** What this task involves **
Apart from the pictures, every entry must be retyped exactly.

Top of The records

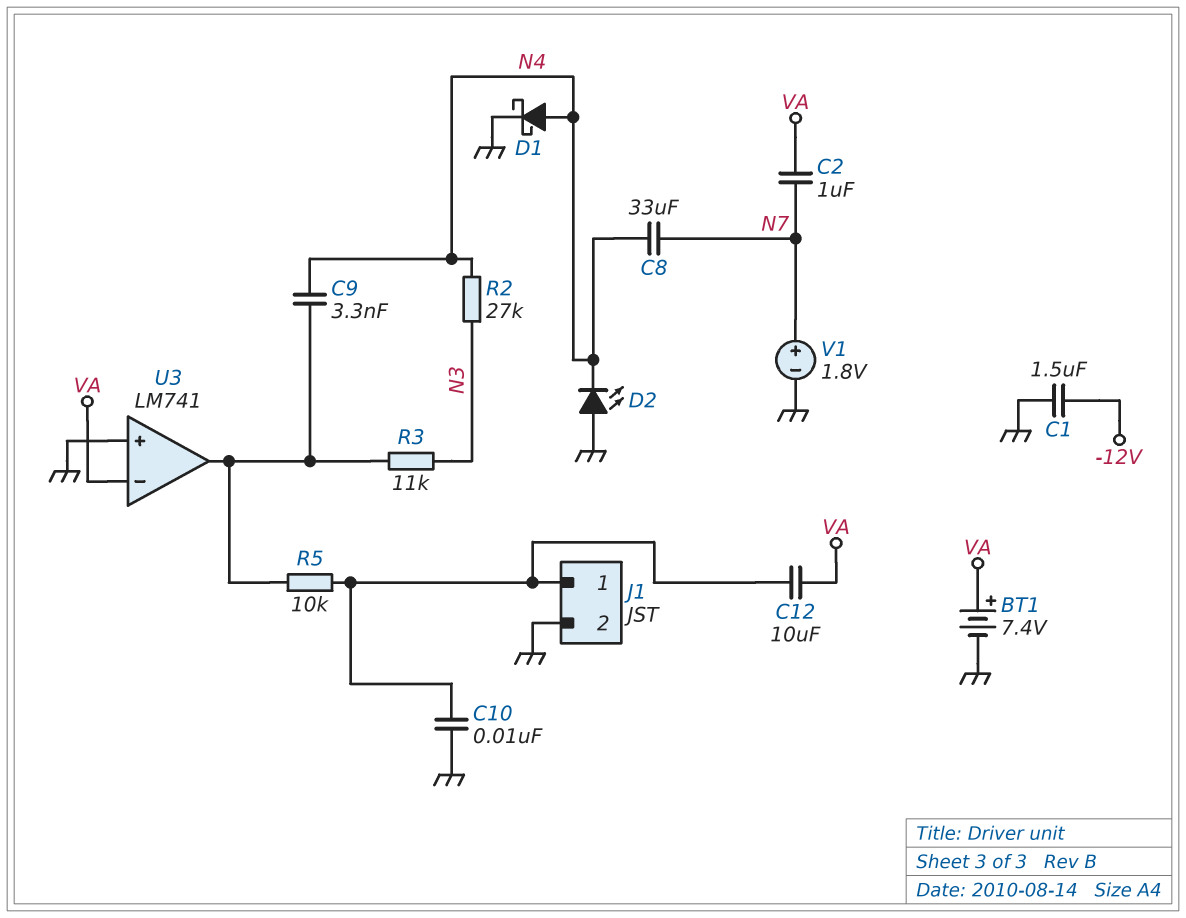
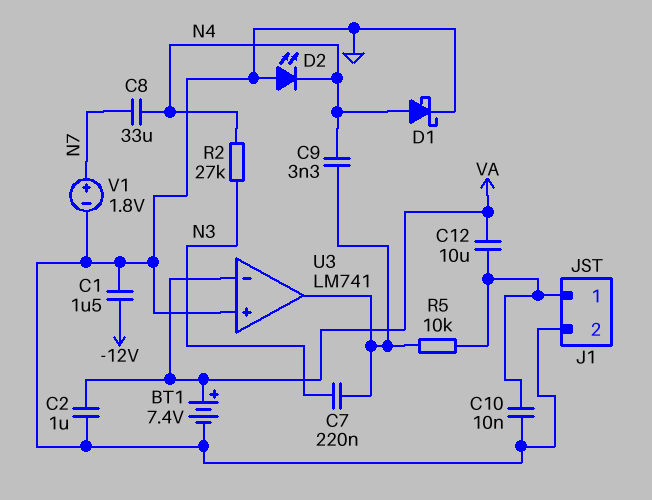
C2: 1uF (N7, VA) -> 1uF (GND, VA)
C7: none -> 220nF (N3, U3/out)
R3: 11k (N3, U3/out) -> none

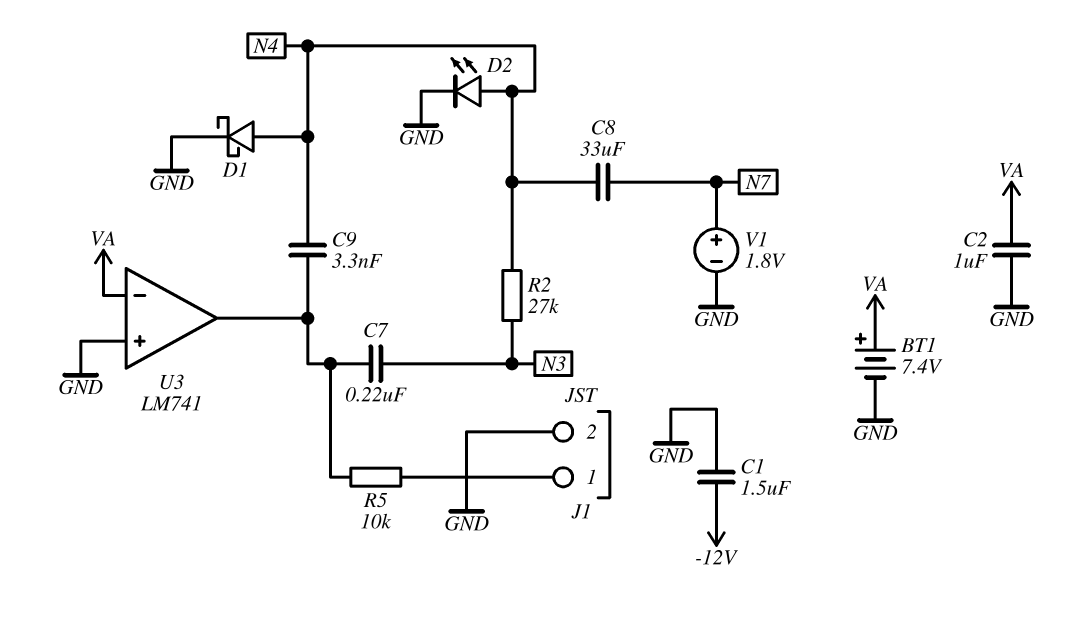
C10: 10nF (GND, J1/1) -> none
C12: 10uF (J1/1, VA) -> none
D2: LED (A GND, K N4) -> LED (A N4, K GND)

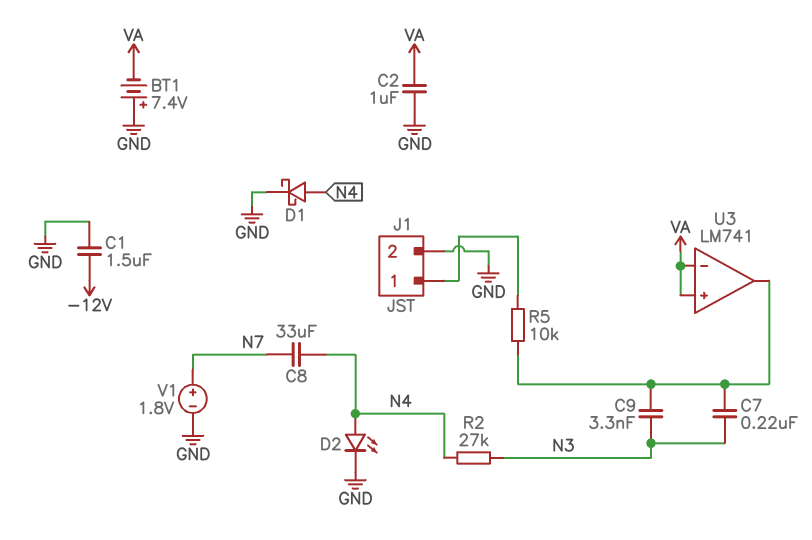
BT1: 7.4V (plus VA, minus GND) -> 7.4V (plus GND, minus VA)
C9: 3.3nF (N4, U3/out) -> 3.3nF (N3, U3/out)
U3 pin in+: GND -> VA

Bottom of The records

** Exercise response **
C2: 1uF (N7, VA) -> 1uF (GND, VA)
C7: none -> 220nF (N3, U3/out)
R3: 11k (N3, U3/out) -> none

C10: 10nF (GND, J1/1) -> none
C12: 10uF (J1/1, VA) -> none
D2: LED (A GND, K N4) -> LED (A N4, K GND)

BT1: 7.4V (plus VA, minus GND) -> 7.4V (plus GND, minus VA)
C9: 3.3nF (N4, U3/out) -> 3.3nF (N3, U3/out)
U3 pin in+: GND -> VA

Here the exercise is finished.